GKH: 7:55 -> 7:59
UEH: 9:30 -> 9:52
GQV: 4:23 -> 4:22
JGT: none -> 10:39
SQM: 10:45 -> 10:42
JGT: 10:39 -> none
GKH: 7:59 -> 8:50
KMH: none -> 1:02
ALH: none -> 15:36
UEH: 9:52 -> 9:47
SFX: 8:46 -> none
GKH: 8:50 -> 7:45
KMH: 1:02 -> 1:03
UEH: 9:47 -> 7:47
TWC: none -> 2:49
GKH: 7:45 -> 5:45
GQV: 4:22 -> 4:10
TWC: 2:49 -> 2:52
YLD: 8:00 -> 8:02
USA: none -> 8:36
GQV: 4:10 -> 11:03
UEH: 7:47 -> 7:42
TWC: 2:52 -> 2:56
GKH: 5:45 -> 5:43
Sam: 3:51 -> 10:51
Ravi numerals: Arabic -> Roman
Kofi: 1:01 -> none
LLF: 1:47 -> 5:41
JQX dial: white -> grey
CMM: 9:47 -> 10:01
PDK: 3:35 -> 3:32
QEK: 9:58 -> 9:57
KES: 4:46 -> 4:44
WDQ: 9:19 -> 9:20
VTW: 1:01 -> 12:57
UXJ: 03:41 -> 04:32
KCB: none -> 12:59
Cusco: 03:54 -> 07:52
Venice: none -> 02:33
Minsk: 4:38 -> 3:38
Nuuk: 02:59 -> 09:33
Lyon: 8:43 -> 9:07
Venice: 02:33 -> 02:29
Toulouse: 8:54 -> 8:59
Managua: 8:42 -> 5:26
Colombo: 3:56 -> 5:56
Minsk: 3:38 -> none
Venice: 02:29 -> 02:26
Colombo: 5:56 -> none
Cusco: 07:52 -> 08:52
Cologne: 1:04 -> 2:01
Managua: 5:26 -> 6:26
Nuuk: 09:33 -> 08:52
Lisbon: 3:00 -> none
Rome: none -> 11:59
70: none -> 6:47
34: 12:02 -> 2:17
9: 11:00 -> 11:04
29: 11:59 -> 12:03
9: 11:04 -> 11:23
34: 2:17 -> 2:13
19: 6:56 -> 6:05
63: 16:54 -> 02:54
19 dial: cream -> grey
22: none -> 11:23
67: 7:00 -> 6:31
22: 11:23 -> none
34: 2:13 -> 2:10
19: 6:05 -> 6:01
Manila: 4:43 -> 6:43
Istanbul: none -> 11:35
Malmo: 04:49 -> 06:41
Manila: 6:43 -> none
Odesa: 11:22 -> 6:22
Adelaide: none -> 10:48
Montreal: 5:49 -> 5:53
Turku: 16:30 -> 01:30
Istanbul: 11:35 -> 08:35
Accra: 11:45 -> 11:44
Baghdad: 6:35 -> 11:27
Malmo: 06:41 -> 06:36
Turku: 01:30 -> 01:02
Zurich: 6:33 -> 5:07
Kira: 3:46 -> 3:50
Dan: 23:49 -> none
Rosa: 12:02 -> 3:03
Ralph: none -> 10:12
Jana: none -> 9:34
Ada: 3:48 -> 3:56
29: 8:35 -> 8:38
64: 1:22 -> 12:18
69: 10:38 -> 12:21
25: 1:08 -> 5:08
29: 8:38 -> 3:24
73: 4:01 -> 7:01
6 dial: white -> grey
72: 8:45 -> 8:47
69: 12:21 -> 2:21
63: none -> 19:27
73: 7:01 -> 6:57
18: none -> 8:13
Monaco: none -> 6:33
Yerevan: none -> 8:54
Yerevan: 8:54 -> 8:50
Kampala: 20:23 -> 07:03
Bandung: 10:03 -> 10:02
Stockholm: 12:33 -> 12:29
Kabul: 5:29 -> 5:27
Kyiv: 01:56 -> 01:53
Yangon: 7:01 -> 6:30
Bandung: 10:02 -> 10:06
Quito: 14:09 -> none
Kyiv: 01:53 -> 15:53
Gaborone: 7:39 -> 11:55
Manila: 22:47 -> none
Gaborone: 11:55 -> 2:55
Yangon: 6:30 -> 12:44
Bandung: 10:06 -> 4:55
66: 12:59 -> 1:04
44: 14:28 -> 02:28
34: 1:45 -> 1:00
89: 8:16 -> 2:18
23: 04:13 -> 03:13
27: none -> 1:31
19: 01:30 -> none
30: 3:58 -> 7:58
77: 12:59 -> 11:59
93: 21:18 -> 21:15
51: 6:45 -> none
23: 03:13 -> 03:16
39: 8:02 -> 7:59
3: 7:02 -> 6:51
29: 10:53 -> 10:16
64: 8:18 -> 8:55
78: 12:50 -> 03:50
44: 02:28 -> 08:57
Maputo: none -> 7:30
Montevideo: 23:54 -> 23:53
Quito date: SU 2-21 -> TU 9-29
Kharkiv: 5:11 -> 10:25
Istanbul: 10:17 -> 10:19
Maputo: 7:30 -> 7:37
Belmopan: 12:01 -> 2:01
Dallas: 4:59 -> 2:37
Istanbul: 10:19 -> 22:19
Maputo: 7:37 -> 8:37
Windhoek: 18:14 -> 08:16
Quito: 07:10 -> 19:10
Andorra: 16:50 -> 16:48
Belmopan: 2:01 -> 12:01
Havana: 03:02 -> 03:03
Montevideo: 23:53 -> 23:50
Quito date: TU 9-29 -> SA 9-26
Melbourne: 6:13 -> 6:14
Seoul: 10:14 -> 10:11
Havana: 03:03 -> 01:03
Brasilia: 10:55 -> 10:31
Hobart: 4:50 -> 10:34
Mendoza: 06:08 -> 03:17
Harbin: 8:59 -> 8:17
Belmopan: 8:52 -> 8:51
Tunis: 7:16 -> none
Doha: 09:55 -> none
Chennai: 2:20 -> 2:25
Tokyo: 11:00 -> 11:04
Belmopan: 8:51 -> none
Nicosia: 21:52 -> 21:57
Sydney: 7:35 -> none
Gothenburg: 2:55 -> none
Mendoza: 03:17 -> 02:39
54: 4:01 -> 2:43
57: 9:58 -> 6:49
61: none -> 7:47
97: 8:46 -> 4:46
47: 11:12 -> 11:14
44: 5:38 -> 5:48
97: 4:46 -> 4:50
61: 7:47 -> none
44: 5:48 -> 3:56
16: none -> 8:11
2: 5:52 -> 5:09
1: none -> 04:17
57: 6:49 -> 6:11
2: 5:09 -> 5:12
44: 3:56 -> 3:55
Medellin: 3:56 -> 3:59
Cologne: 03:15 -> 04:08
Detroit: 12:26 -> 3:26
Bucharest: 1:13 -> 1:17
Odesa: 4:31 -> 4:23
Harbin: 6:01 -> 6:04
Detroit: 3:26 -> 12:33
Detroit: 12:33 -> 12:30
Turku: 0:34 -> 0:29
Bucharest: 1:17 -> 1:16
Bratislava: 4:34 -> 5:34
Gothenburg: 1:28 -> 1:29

-- Stated task --
Print all of the rows above again, character for character and in the same order.

-- Solution below --
GKH: 7:55 -> 7:59
UEH: 9:30 -> 9:52
GQV: 4:23 -> 4:22
JGT: none -> 10:39
SQM: 10:45 -> 10:42
JGT: 10:39 -> none
GKH: 7:59 -> 8:50
KMH: none -> 1:02
ALH: none -> 15:36
UEH: 9:52 -> 9:47
SFX: 8:46 -> none
GKH: 8:50 -> 7:45
KMH: 1:02 -> 1:03
UEH: 9:47 -> 7:47
TWC: none -> 2:49
GKH: 7:45 -> 5:45
GQV: 4:22 -> 4:10
TWC: 2:49 -> 2:52
YLD: 8:00 -> 8:02
USA: none -> 8:36
GQV: 4:10 -> 11:03
UEH: 7:47 -> 7:42
TWC: 2:52 -> 2:56
GKH: 5:45 -> 5:43
Sam: 3:51 -> 10:51
Ravi numerals: Arabic -> Roman
Kofi: 1:01 -> none
LLF: 1:47 -> 5:41
JQX dial: white -> grey
CMM: 9:47 -> 10:01
PDK: 3:35 -> 3:32
QEK: 9:58 -> 9:57
KES: 4:46 -> 4:44
WDQ: 9:19 -> 9:20
VTW: 1:01 -> 12:57
UXJ: 03:41 -> 04:32
KCB: none -> 12:59
Cusco: 03:54 -> 07:52
Venice: none -> 02:33
Minsk: 4:38 -> 3:38
Nuuk: 02:59 -> 09:33
Lyon: 8:43 -> 9:07
Venice: 02:33 -> 02:29
Toulouse: 8:54 -> 8:59
Managua: 8:42 -> 5:26
Colombo: 3:56 -> 5:56
Minsk: 3:38 -> none
Venice: 02:29 -> 02:26
Colombo: 5:56 -> none
Cusco: 07:52 -> 08:52
Cologne: 1:04 -> 2:01
Managua: 5:26 -> 6:26
Nuuk: 09:33 -> 08:52
Lisbon: 3:00 -> none
Rome: none -> 11:59
70: none -> 6:47
34: 12:02 -> 2:17
9: 11:00 -> 11:04
29: 11:59 -> 12:03
9: 11:04 -> 11:23
34: 2:17 -> 2:13
19: 6:56 -> 6:05
63: 16:54 -> 02:54
19 dial: cream -> grey
22: none -> 11:23
67: 7:00 -> 6:31
22: 11:23 -> none
34: 2:13 -> 2:10
19: 6:05 -> 6:01
Manila: 4:43 -> 6:43
Istanbul: none -> 11:35
Malmo: 04:49 -> 06:41
Manila: 6:43 -> none
Odesa: 11:22 -> 6:22
Adelaide: none -> 10:48
Montreal: 5:49 -> 5:53
Turku: 16:30 -> 01:30
Istanbul: 11:35 -> 08:35
Accra: 11:45 -> 11:44
Baghdad: 6:35 -> 11:27
Malmo: 06:41 -> 06:36
Turku: 01:30 -> 01:02
Zurich: 6:33 -> 5:07
Kira: 3:46 -> 3:50
Dan: 23:49 -> none
Rosa: 12:02 -> 3:03
Ralph: none -> 10:12
Jana: none -> 9:34
Ada: 3:48 -> 3:56
29: 8:35 -> 8:38
64: 1:22 -> 12:18
69: 10:38 -> 12:21
25: 1:08 -> 5:08
29: 8:38 -> 3:24
73: 4:01 -> 7:01
6 dial: white -> grey
72: 8:45 -> 8:47
69: 12:21 -> 2:21
63: none -> 19:27
73: 7:01 -> 6:57
18: none -> 8:13
Monaco: none -> 6:33
Yerevan: none -> 8:54
Yerevan: 8:54 -> 8:50
Kampala: 20:23 -> 07:03
Bandung: 10:03 -> 10:02
Stockholm: 12:33 -> 12:29
Kabul: 5:29 -> 5:27
Kyiv: 01:56 -> 01:53
Yangon: 7:01 -> 6:30
Bandung: 10:02 -> 10:06
Quito: 14:09 -> none
Kyiv: 01:53 -> 15:53
Gaborone: 7:39 -> 11:55
Manila: 22:47 -> none
Gaborone: 11:55 -> 2:55
Yangon: 6:30 -> 12:44
Bandung: 10:06 -> 4:55
66: 12:59 -> 1:04
44: 14:28 -> 02:28
34: 1:45 -> 1:00
89: 8:16 -> 2:18
23: 04:13 -> 03:13
27: none -> 1:31
19: 01:30 -> none
30: 3:58 -> 7:58
77: 12:59 -> 11:59
93: 21:18 -> 21:15
51: 6:45 -> none
23: 03:13 -> 03:16
39: 8:02 -> 7:59
3: 7:02 -> 6:51
29: 10:53 -> 10:16
64: 8:18 -> 8:55
78: 12:50 -> 03:50
44: 02:28 -> 08:57
Maputo: none -> 7:30
Montevideo: 23:54 -> 23:53
Quito date: SU 2-21 -> TU 9-29
Kharkiv: 5:11 -> 10:25
Istanbul: 10:17 -> 10:19
Maputo: 7:30 -> 7:37
Belmopan: 12:01 -> 2:01
Dallas: 4:59 -> 2:37
Istanbul: 10:19 -> 22:19
Maputo: 7:37 -> 8:37
Windhoek: 18:14 -> 08:16
Quito: 07:10 -> 19:10
Andorra: 16:50 -> 16:48
Belmopan: 2:01 -> 12:01
Havana: 03:02 -> 03:03
Montevideo: 23:53 -> 23:50
Quito date: TU 9-29 -> SA 9-26
Melbourne: 6:13 -> 6:14
Seoul: 10:14 -> 10:11
Havana: 03:03 -> 01:03
Brasilia: 10:55 -> 10:31
Hobart: 4:50 -> 10:34
Mendoza: 06:08 -> 03:17
Harbin: 8:59 -> 8:17
Belmopan: 8:52 -> 8:51
Tunis: 7:16 -> none
Doha: 09:55 -> none
Chennai: 2:20 -> 2:25
Tokyo: 11:00 -> 11:04
Belmopan: 8:51 -> none
Nicosia: 21:52 -> 21:57
Sydney: 7:35 -> none
Gothenburg: 2:55 -> none
Mendoza: 03:17 -> 02:39
54: 4:01 -> 2:43
57: 9:58 -> 6:49
61: none -> 7:47
97: 8:46 -> 4:46
47: 11:12 -> 11:14
44: 5:38 -> 5:48
97: 4:46 -> 4:50
61: 7:47 -> none
44: 5:48 -> 3:56
16: none -> 8:11
2: 5:52 -> 5:09
1: none -> 04:17
57: 6:49 -> 6:11
2: 5:09 -> 5:12
44: 3:56 -> 3:55
Medellin: 3:56 -> 3:59
Cologne: 03:15 -> 04:08
Detroit: 12:26 -> 3:26
Bucharest: 1:13 -> 1:17
Odesa: 4:31 -> 4:23
Harbin: 6:01 -> 6:04
Detroit: 3:26 -> 12:33
Detroit: 12:33 -> 12:30
Turku: 0:34 -> 0:29
Bucharest: 1:17 -> 1:16
Bratislava: 4:34 -> 5:34
Gothenburg: 1:28 -> 1:29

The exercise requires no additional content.